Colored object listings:
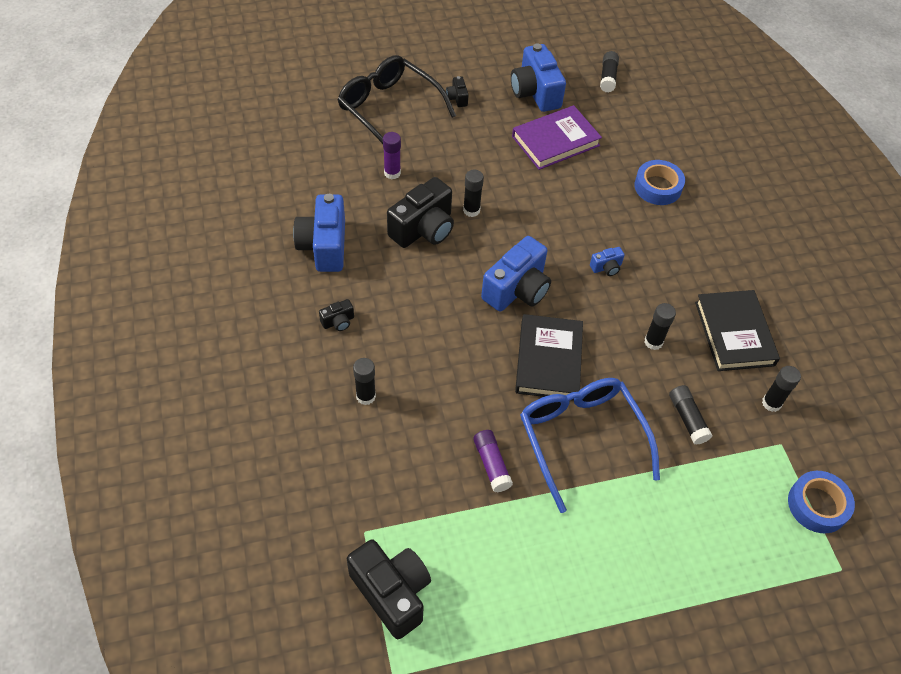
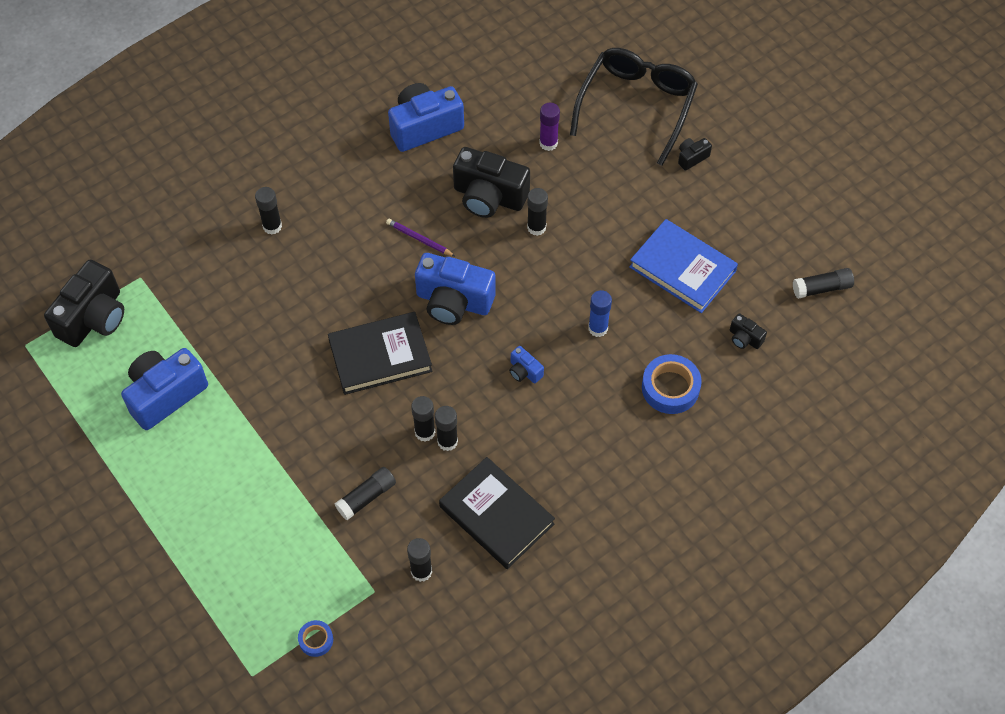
camera: 70 degrees right, 5 degrees up
(338, 322) = (342, 174): black camera -> black camera (744, 338)
(441, 291) = (419, 239): none -> purple pencil
(491, 464) = (243, 347): purple glue stick -> none
(535, 92) = (748, 225): blue camera -> blue camera (165, 395)
(555, 141) = (682, 269): purple book -> blue book
(581, 439) = (302, 411): blue glasses -> none
(586, 208) = (598, 328): none -> blue glue stick
(638, 354) = (425, 432): none -> black glue stick
(734, 333) = (496, 515): black book -> black book turned 75 degrees clockwise
(817, 505) = (316, 640): blue tape -> blue tape, size x0.55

## What the exercise asks
Print exactly, and only, the lines from the line containing "(734, 333) = (496, 515): black" through the final line of the records, both included.

## Answer section
(734, 333) = (496, 515): black book -> black book turned 75 degrees clockwise
(817, 505) = (316, 640): blue tape -> blue tape, size x0.55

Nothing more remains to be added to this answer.